'''

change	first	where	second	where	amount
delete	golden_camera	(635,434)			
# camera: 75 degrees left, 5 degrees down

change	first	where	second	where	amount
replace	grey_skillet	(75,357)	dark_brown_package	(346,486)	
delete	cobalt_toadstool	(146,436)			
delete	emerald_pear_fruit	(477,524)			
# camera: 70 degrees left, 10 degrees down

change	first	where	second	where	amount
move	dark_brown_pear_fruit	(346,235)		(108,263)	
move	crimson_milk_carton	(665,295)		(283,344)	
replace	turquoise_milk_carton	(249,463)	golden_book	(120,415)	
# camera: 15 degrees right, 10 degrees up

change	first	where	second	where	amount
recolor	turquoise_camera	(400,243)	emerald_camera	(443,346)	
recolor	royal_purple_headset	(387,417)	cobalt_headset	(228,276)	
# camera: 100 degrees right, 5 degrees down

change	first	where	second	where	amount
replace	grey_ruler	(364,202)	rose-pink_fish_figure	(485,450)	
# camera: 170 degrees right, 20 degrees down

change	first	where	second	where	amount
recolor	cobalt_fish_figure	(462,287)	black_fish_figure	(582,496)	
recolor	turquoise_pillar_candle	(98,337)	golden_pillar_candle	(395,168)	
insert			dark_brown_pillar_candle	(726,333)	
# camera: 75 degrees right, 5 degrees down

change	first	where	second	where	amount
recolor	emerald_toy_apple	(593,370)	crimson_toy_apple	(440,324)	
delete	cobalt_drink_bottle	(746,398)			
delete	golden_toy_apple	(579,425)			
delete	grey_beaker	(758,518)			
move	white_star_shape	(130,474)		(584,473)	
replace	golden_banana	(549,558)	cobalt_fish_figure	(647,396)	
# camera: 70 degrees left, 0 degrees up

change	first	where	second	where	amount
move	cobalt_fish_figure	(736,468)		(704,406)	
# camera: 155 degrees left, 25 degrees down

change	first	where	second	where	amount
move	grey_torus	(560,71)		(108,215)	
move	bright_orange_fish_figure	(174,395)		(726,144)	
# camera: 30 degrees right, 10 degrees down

'''

● What this task involves
All of the material, restated exactly, is the expected result.

● Result of this exercise
change	first	where	second	where	amount
delete	golden_camera	(635,434)			
# camera: 75 degrees left, 5 degrees down

change	first	where	second	where	amount
replace	grey_skillet	(75,357)	dark_brown_package	(346,486)	
delete	cobalt_toadstool	(146,436)			
delete	emerald_pear_fruit	(477,524)			
# camera: 70 degrees left, 10 degrees down

change	first	where	second	where	amount
move	dark_brown_pear_fruit	(346,235)		(108,263)	
move	crimson_milk_carton	(665,295)		(283,344)	
replace	turquoise_milk_carton	(249,463)	golden_book	(120,415)	
# camera: 15 degrees right, 10 degrees up

change	first	where	second	where	amount
recolor	turquoise_camera	(400,243)	emerald_camera	(443,346)	
recolor	royal_purple_headset	(387,417)	cobalt_headset	(228,276)	
# camera: 100 degrees right, 5 degrees down

change	first	where	second	where	amount
replace	grey_ruler	(364,202)	rose-pink_fish_figure	(485,450)	
# camera: 170 degrees right, 20 degrees down

change	first	where	second	where	amount
recolor	cobalt_fish_figure	(462,287)	black_fish_figure	(582,496)	
recolor	turquoise_pillar_candle	(98,337)	golden_pillar_candle	(395,168)	
insert			dark_brown_pillar_candle	(726,333)	
# camera: 75 degrees right, 5 degrees down

change	first	where	second	where	amount
recolor	emerald_toy_apple	(593,370)	crimson_toy_apple	(440,324)	
delete	cobalt_drink_bottle	(746,398)			
delete	golden_toy_apple	(579,425)			
delete	grey_beaker	(758,518)			
move	white_star_shape	(130,474)		(584,473)	
replace	golden_banana	(549,558)	cobalt_fish_figure	(647,396)	
# camera: 70 degrees left, 0 degrees up

change	first	where	second	where	amount
move	cobalt_fish_figure	(736,468)		(704,406)	
# camera: 155 degrees left, 25 degrees down

change	first	where	second	where	amount
move	grey_torus	(560,71)		(108,215)	
move	bright_orange_fish_figure	(174,395)		(726,144)	
# camera: 30 degrees right, 10 degrees down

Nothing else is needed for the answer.